Skip the pictures, please, and write out exactly the lines from the opening of the data through the line containing "gray L-shape at".

═══ Material for this exercise ═══

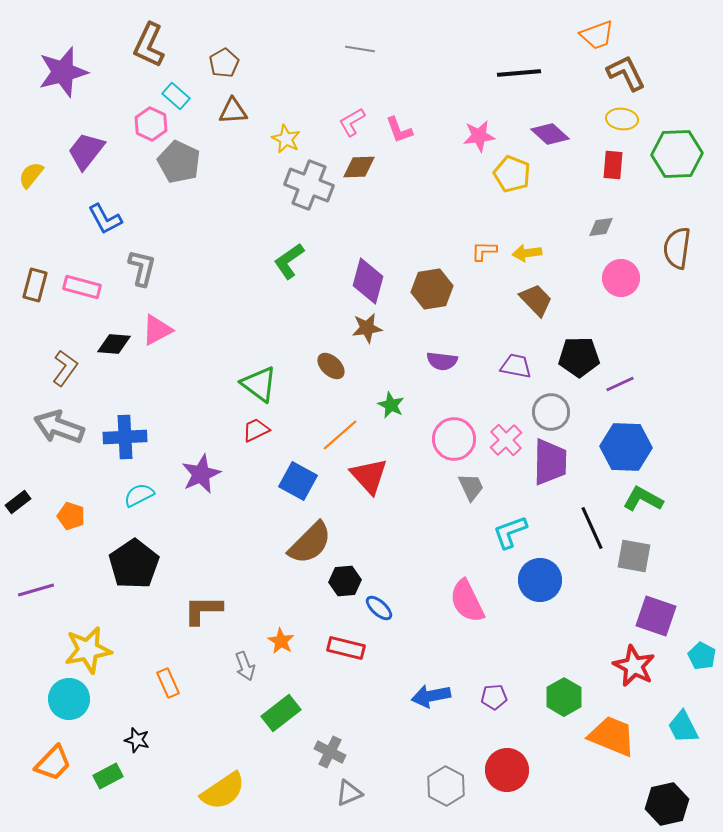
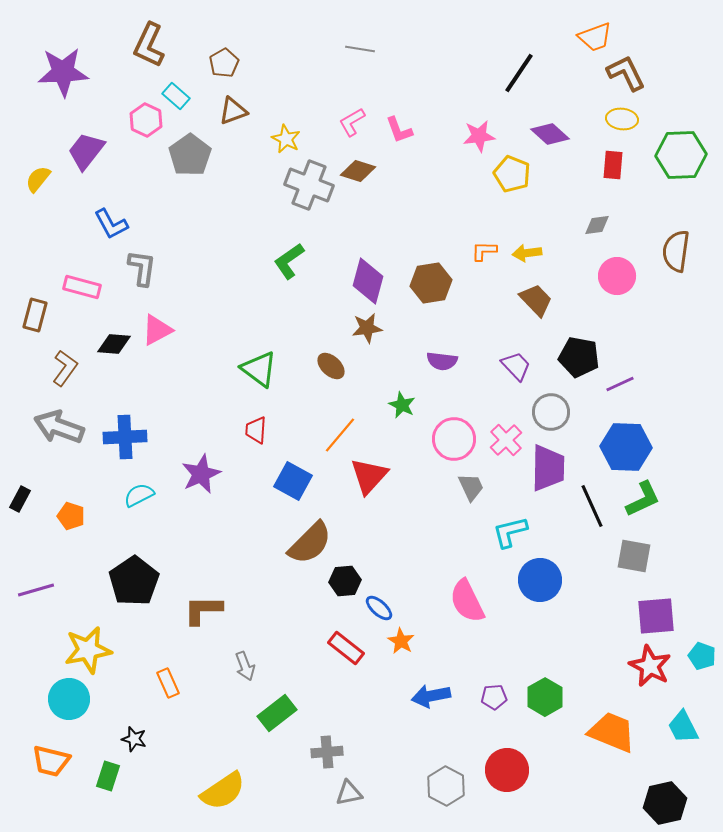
orange trapezoid at (597, 35): moved 2 px left, 2 px down
purple star at (63, 72): rotated 12 degrees clockwise
black line at (519, 73): rotated 51 degrees counterclockwise
brown triangle at (233, 111): rotated 16 degrees counterclockwise
pink hexagon at (151, 124): moved 5 px left, 4 px up
green hexagon at (677, 154): moved 4 px right, 1 px down
gray pentagon at (179, 162): moved 11 px right, 7 px up; rotated 12 degrees clockwise
brown diamond at (359, 167): moved 1 px left, 4 px down; rotated 20 degrees clockwise
yellow semicircle at (31, 175): moved 7 px right, 4 px down
blue L-shape at (105, 219): moved 6 px right, 5 px down
gray diamond at (601, 227): moved 4 px left, 2 px up
brown semicircle at (677, 248): moved 1 px left, 3 px down
gray L-shape at (142, 268): rotated 6 degrees counterclockwise
pink circle at (621, 278): moved 4 px left, 2 px up
brown rectangle at (35, 285): moved 30 px down
brown hexagon at (432, 289): moved 1 px left, 6 px up
black pentagon at (579, 357): rotated 12 degrees clockwise
purple trapezoid at (516, 366): rotated 36 degrees clockwise
green triangle at (259, 384): moved 15 px up
green star at (391, 405): moved 11 px right
red trapezoid at (256, 430): rotated 60 degrees counterclockwise
orange line at (340, 435): rotated 9 degrees counterclockwise
purple trapezoid at (550, 462): moved 2 px left, 6 px down
red triangle at (369, 476): rotated 24 degrees clockwise
blue square at (298, 481): moved 5 px left
green L-shape at (643, 499): rotated 126 degrees clockwise
black rectangle at (18, 502): moved 2 px right, 3 px up; rotated 25 degrees counterclockwise
black line at (592, 528): moved 22 px up
cyan L-shape at (510, 532): rotated 6 degrees clockwise
black pentagon at (134, 564): moved 17 px down
purple square at (656, 616): rotated 24 degrees counterclockwise
orange star at (281, 641): moved 120 px right
red rectangle at (346, 648): rotated 24 degrees clockwise
cyan pentagon at (702, 656): rotated 8 degrees counterclockwise
red star at (634, 666): moved 16 px right
green hexagon at (564, 697): moved 19 px left
green rectangle at (281, 713): moved 4 px left
orange trapezoid at (612, 736): moved 4 px up
black star at (137, 740): moved 3 px left, 1 px up
gray cross at (330, 752): moved 3 px left; rotated 32 degrees counterclockwise
orange trapezoid at (53, 763): moved 2 px left, 2 px up; rotated 60 degrees clockwise
green rectangle at (108, 776): rotated 44 degrees counterclockwise
gray triangle at (349, 793): rotated 12 degrees clockwise
black hexagon at (667, 804): moved 2 px left, 1 px up
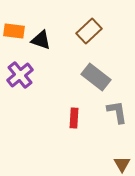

═══

▶ _Task result_:
orange trapezoid at (597, 35): moved 2 px left, 2 px down
purple star at (63, 72): rotated 12 degrees clockwise
black line at (519, 73): rotated 51 degrees counterclockwise
brown triangle at (233, 111): rotated 16 degrees counterclockwise
pink hexagon at (151, 124): moved 5 px left, 4 px up
green hexagon at (677, 154): moved 4 px right, 1 px down
gray pentagon at (179, 162): moved 11 px right, 7 px up; rotated 12 degrees clockwise
brown diamond at (359, 167): moved 1 px left, 4 px down; rotated 20 degrees clockwise
yellow semicircle at (31, 175): moved 7 px right, 4 px down
blue L-shape at (105, 219): moved 6 px right, 5 px down
gray diamond at (601, 227): moved 4 px left, 2 px up
brown semicircle at (677, 248): moved 1 px left, 3 px down
gray L-shape at (142, 268): rotated 6 degrees counterclockwise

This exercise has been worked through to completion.